■ Records provided

** begin **

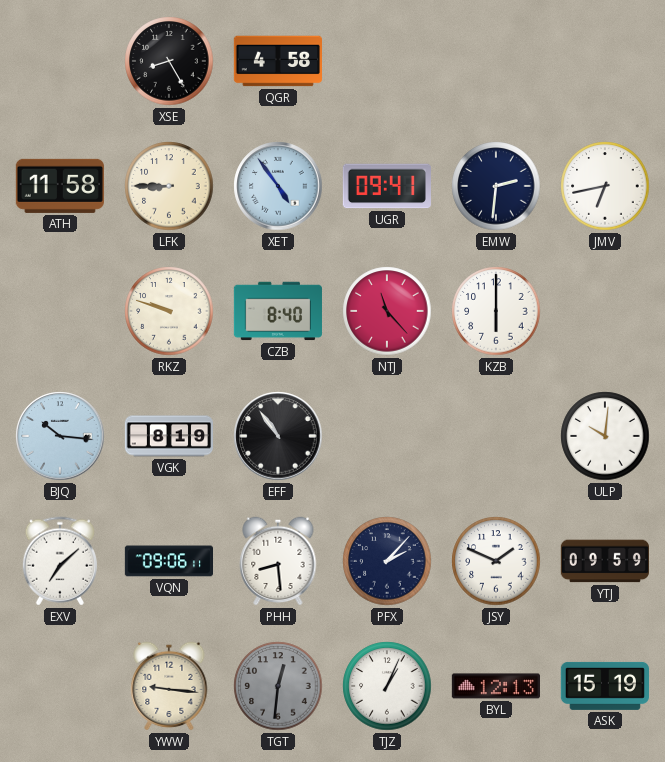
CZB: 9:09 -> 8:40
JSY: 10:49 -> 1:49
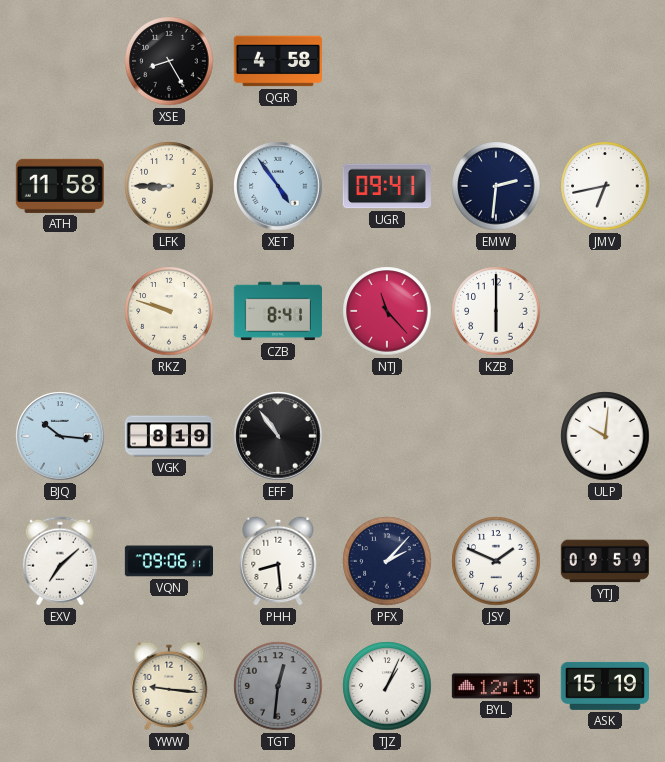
CZB: 8:40 -> 8:41
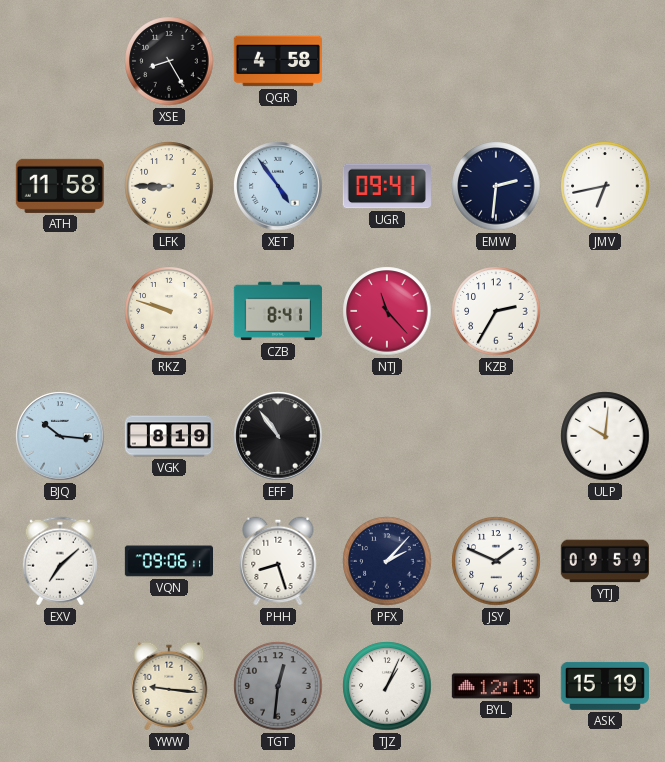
KZB: 6:00 -> 2:35
PHH: 8:29 -> 8:27
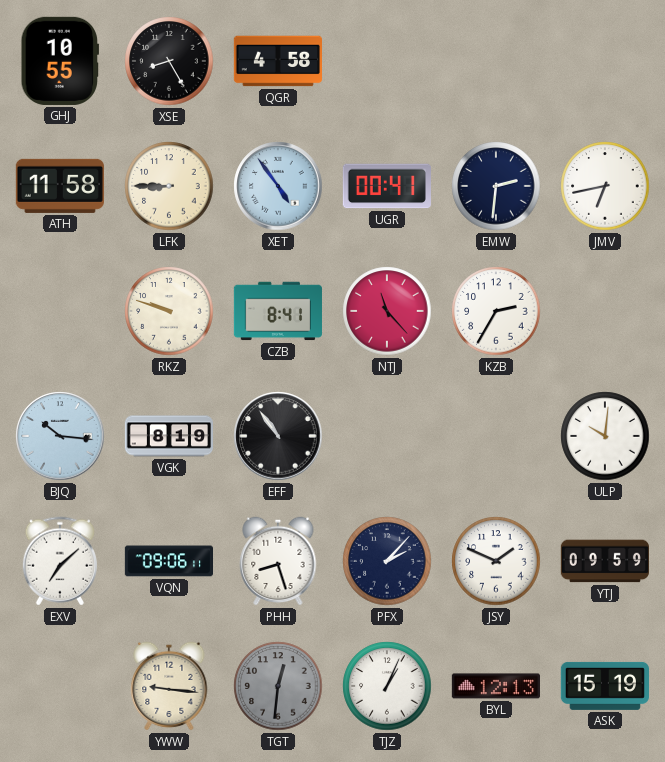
GHJ: none -> 10:55
UGR: 09:41 -> 00:41
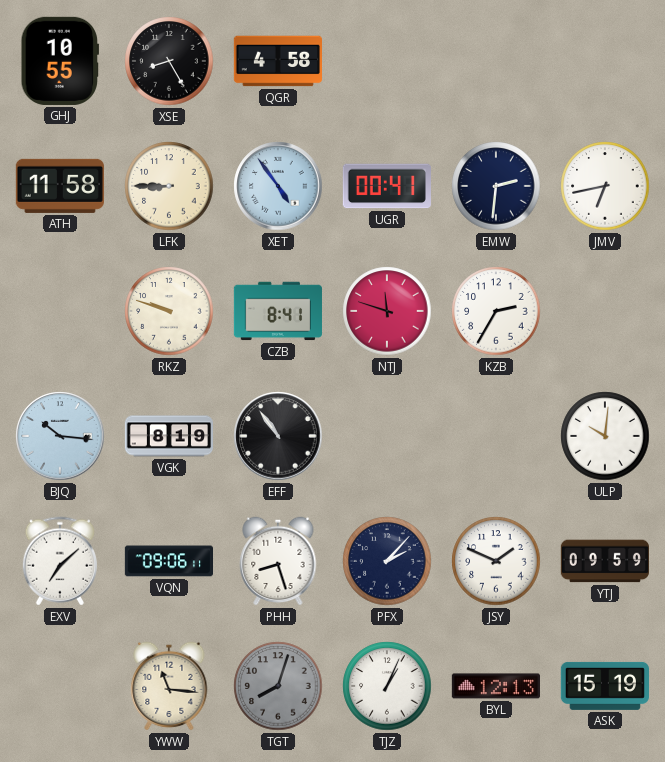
NTJ: 11:23 -> 11:48
YWW: 9:16 -> 11:16
TGT: 12:31 -> 8:03
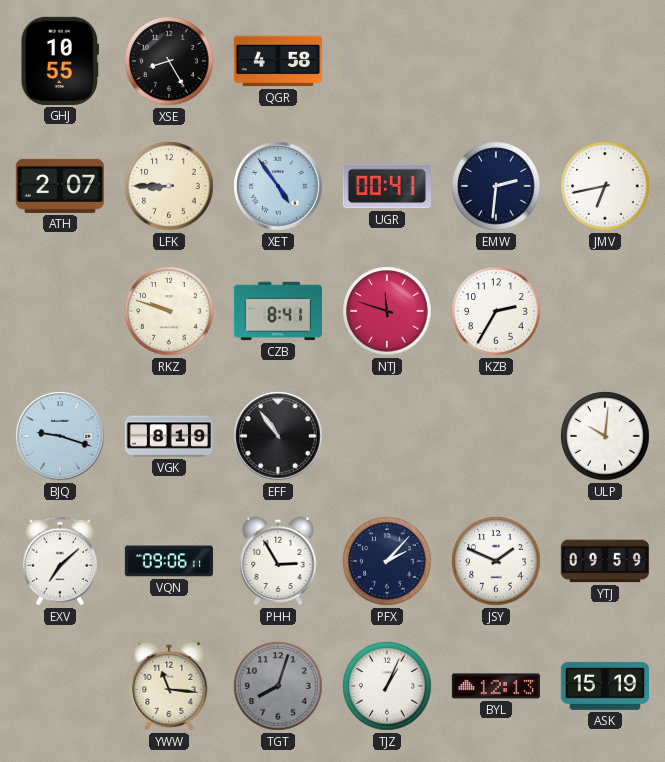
ATH: 11:58 -> 2:07
BJQ: 10:16 -> 9:18
PHH: 8:27 -> 2:55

** end **

■ Given problem
Rename "PHH" to "PHK" throughout the rows above and reproduce every row with no other change, omitting the picture lines.

■ Written response
CZB: 9:09 -> 8:40
JSY: 10:49 -> 1:49
CZB: 8:40 -> 8:41
KZB: 6:00 -> 2:35
PHK: 8:29 -> 8:27
GHJ: none -> 10:55
UGR: 09:41 -> 00:41
NTJ: 11:23 -> 11:48
YWW: 9:16 -> 11:16
TGT: 12:31 -> 8:03
ATH: 11:58 -> 2:07
BJQ: 10:16 -> 9:18
PHK: 8:27 -> 2:55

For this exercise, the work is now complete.